About this exercise: Exactly the lines from the one with "white capsule: 4 -> 5" through the end of the data below must be set down, and no pictures with them.

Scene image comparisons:
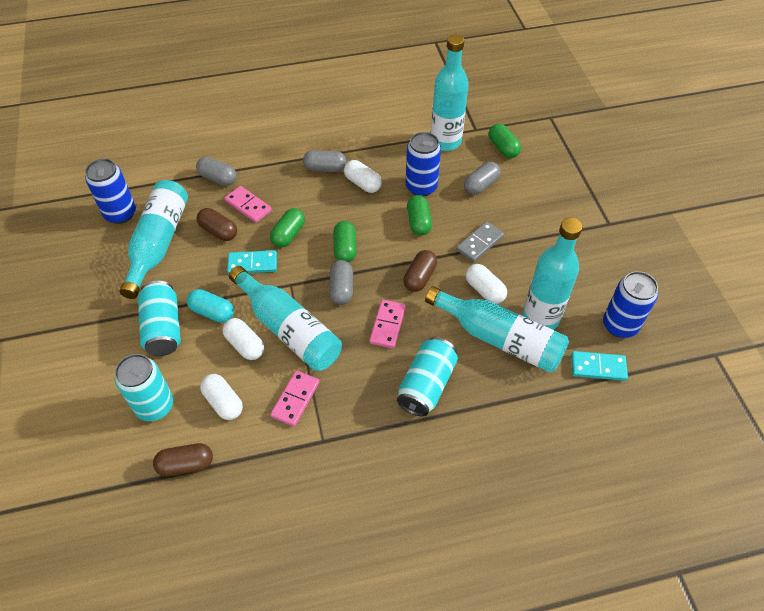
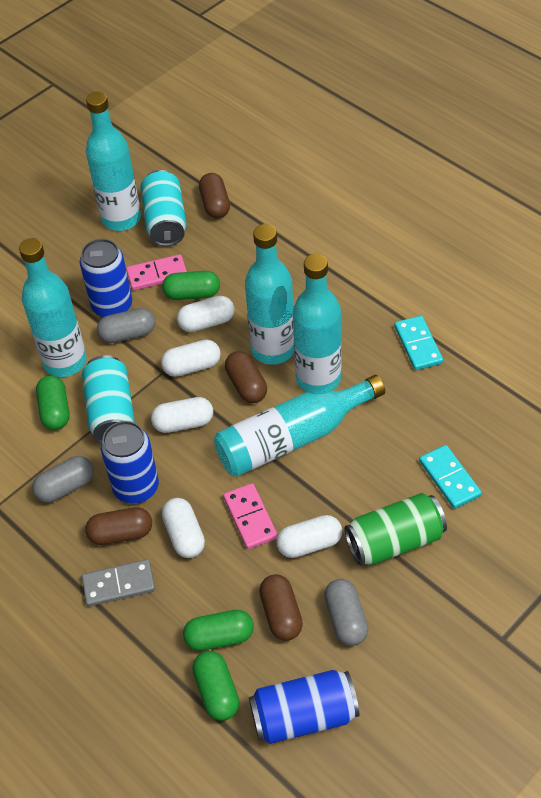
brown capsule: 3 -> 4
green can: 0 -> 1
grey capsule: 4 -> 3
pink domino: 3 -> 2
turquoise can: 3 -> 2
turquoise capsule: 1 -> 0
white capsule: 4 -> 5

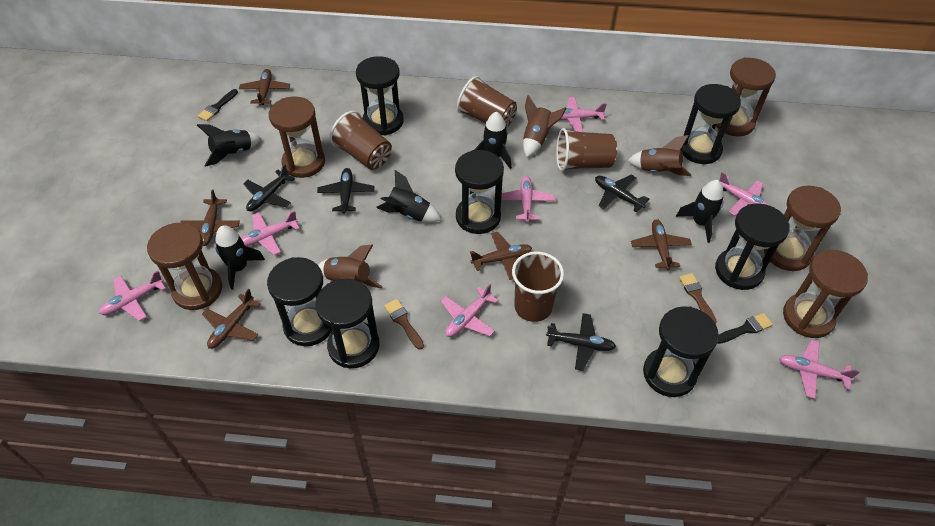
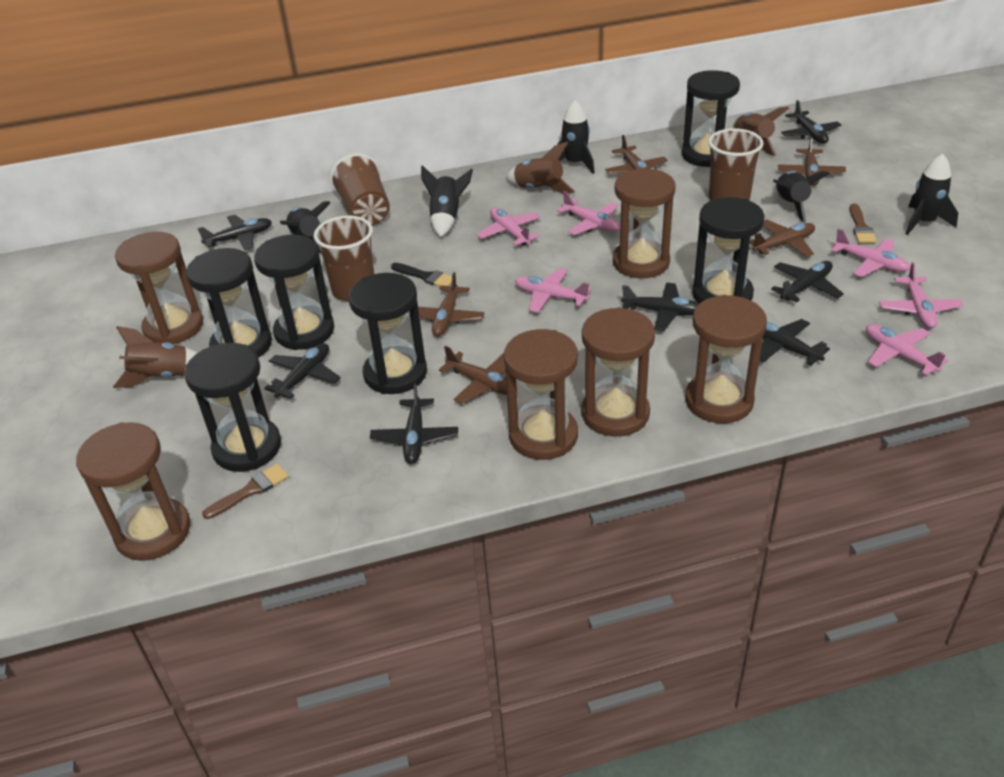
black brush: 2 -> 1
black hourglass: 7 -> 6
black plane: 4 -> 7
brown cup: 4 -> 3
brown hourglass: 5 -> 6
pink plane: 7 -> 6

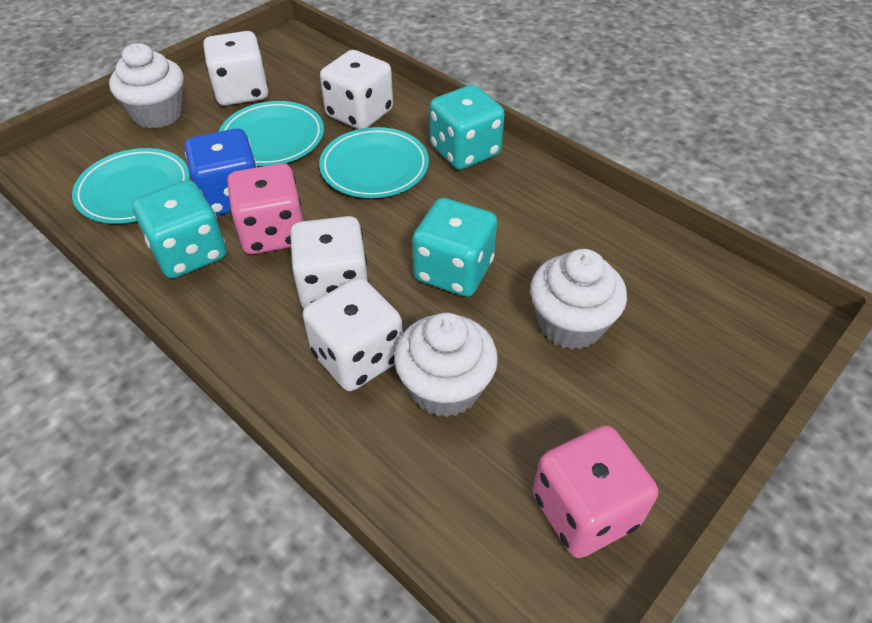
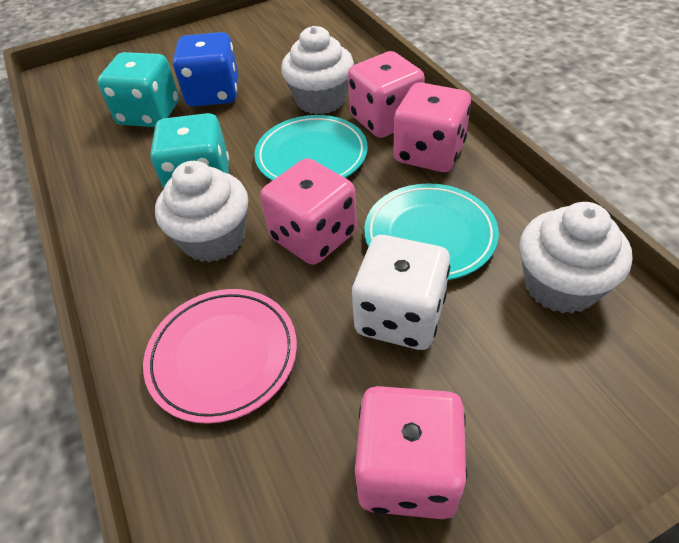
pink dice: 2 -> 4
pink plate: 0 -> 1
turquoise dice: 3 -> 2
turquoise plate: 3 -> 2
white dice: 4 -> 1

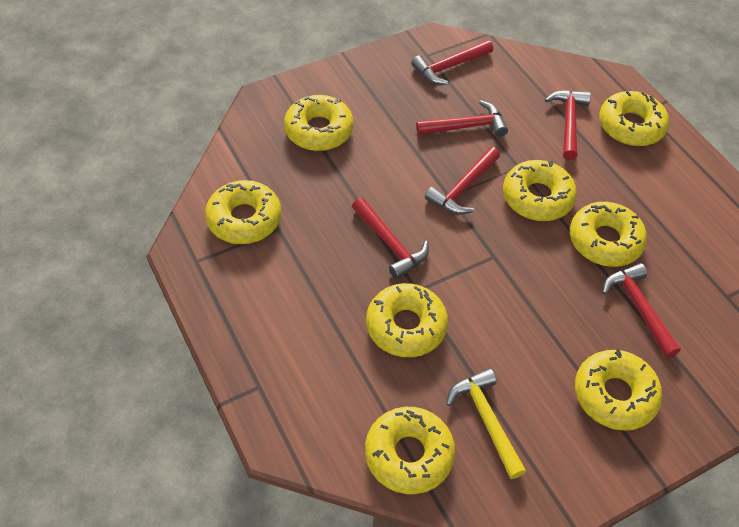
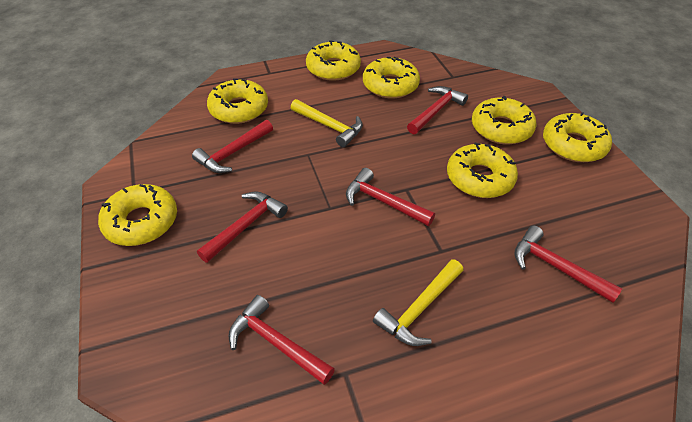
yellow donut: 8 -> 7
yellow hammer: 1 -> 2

Written answer:
white capsule: 4 -> 5

black brush: 2 -> 1
black hourglass: 7 -> 6
black plane: 4 -> 7
brown cup: 4 -> 3
brown hourglass: 5 -> 6
pink plane: 7 -> 6

pink dice: 2 -> 4
pink plate: 0 -> 1
turquoise dice: 3 -> 2
turquoise plate: 3 -> 2
white dice: 4 -> 1

yellow donut: 8 -> 7
yellow hammer: 1 -> 2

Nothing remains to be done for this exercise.